Problem statement ▸ With no images included, output each entry below exactly as it appears.

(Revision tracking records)

☆ ☆ ☆ ☆ ☆ ☆ ☆

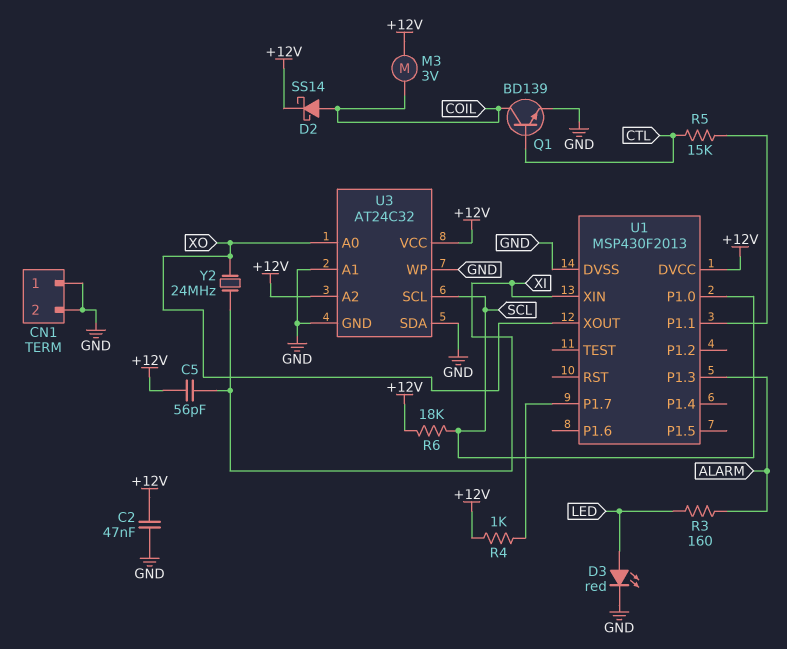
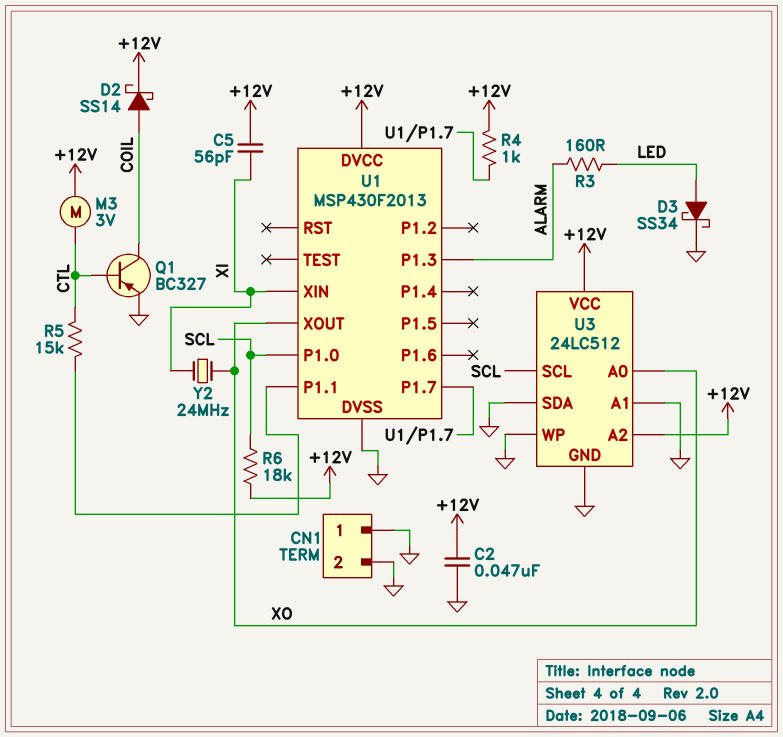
D3: LED red (A LED, K GND) -> schottky SS34 (A LED, K GND)
M3: motor 3V (+12V, COIL) -> motor 3V (+12V, CTL)
Q1: NPN BD139 (B CTL, C COIL, E GND) -> PNP BC327 (B CTL, C COIL, E GND)
U3: AT24C32 -> 24LC512

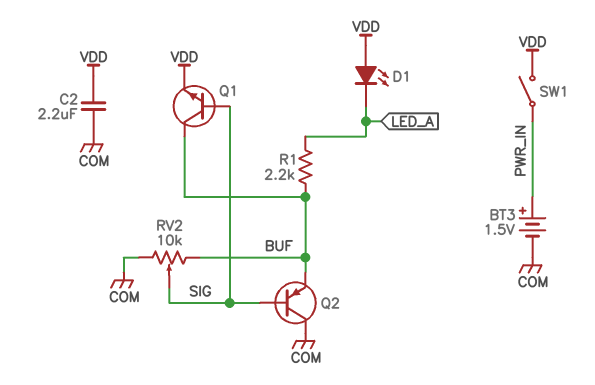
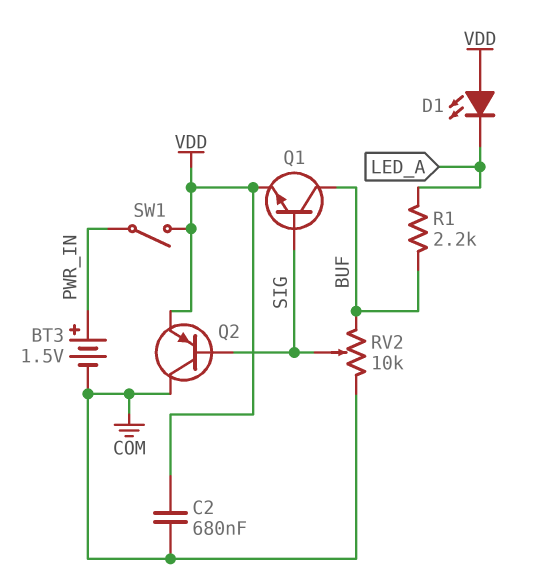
C2: 2.2uF (COM, VDD) -> 680nF (COM, VDD)
Q2: PNP (B SIG, C COM, E BUF) -> PNP (B SIG, C COM, E VDD)

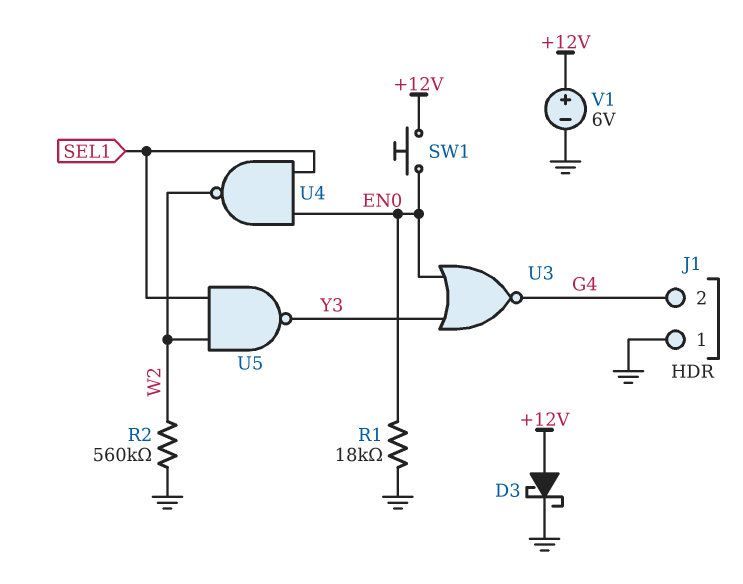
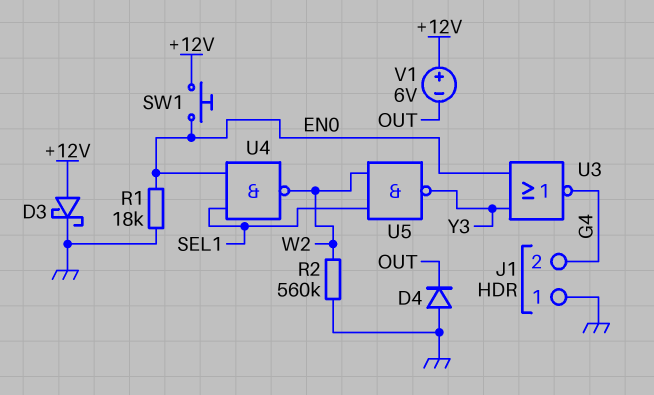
D4: none -> diode (A GND, K OUT)
V1: 6V (plus +12V, minus GND) -> 6V (plus +12V, minus OUT)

☆ ☆ ☆ ☆ ☆ ☆ ☆

Answer area ▸
D3: LED red (A LED, K GND) -> schottky SS34 (A LED, K GND)
M3: motor 3V (+12V, COIL) -> motor 3V (+12V, CTL)
Q1: NPN BD139 (B CTL, C COIL, E GND) -> PNP BC327 (B CTL, C COIL, E GND)
U3: AT24C32 -> 24LC512

C2: 2.2uF (COM, VDD) -> 680nF (COM, VDD)
Q2: PNP (B SIG, C COM, E BUF) -> PNP (B SIG, C COM, E VDD)

D4: none -> diode (A GND, K OUT)
V1: 6V (plus +12V, minus GND) -> 6V (plus +12V, minus OUT)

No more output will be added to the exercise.